* _Extracted records_:
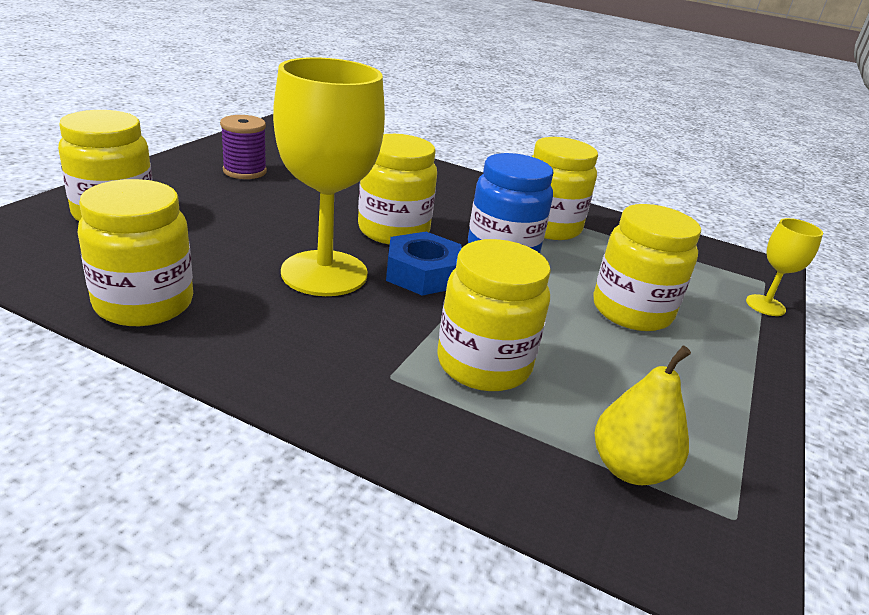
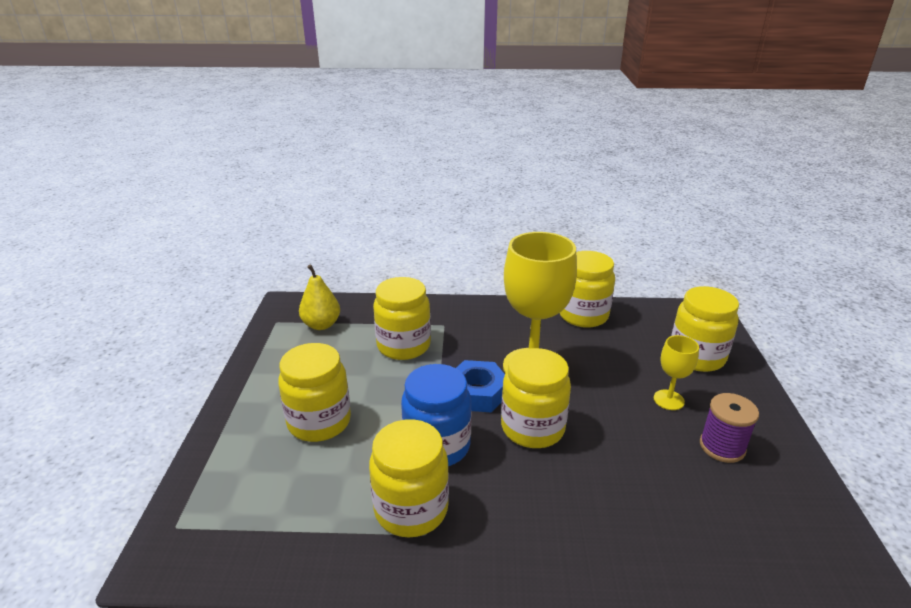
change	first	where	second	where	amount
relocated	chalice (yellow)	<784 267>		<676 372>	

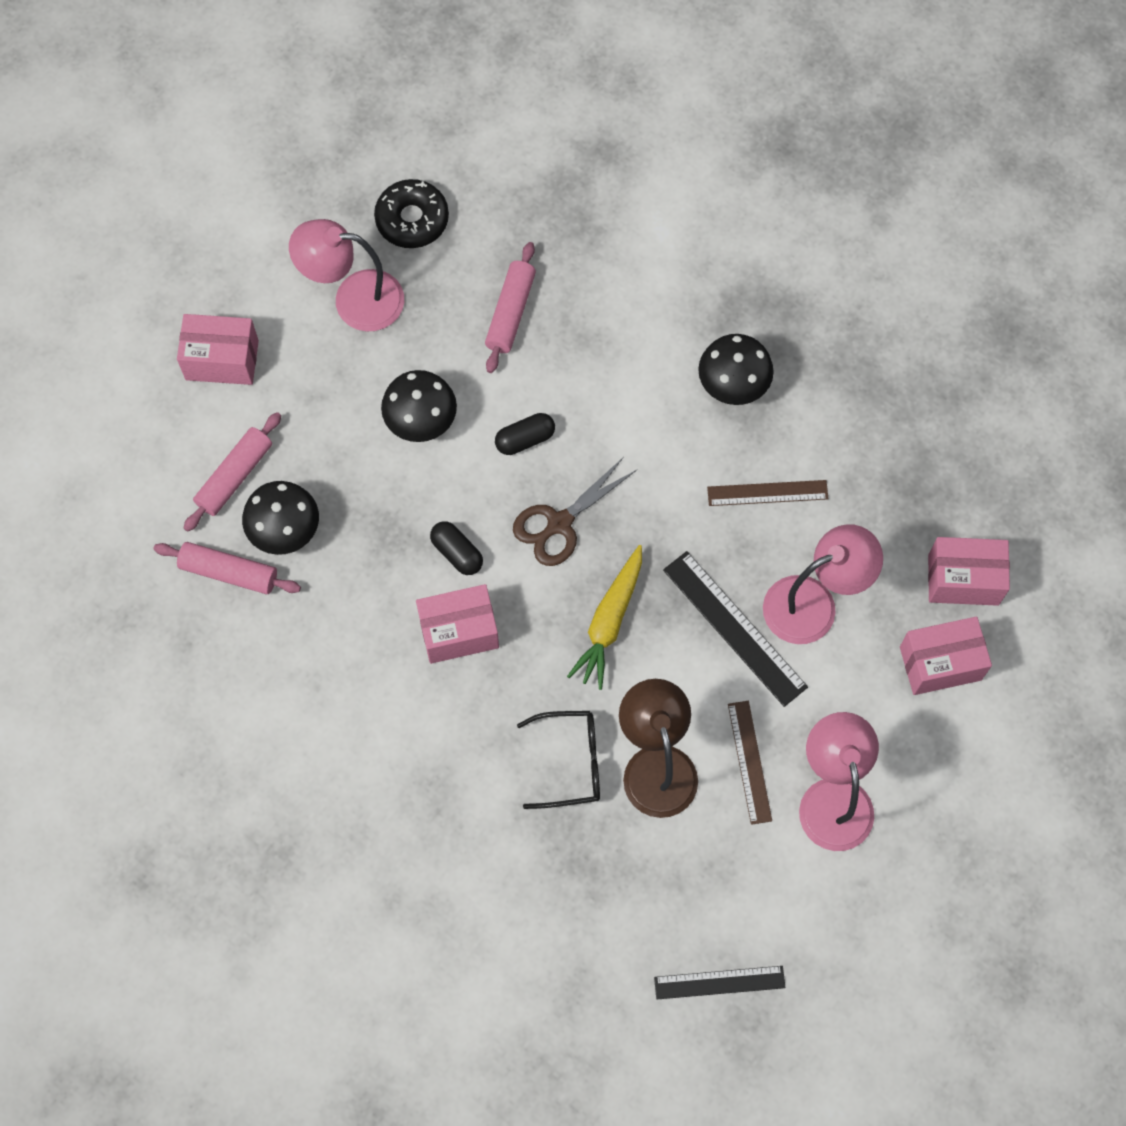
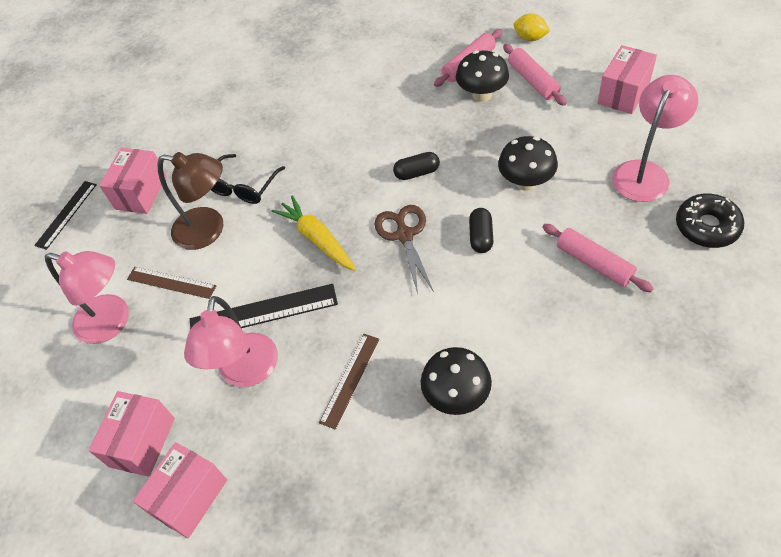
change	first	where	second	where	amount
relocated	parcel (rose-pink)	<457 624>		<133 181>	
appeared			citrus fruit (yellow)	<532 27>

* _Try it_:
Your copy of the records above should be exact and contain no pictures.

* _Answer space_:
change	first	where	second	where	amount
relocated	chalice (yellow)	<784 267>		<676 372>	

change	first	where	second	where	amount
relocated	parcel (rose-pink)	<457 624>		<133 181>	
appeared			citrus fruit (yellow)	<532 27>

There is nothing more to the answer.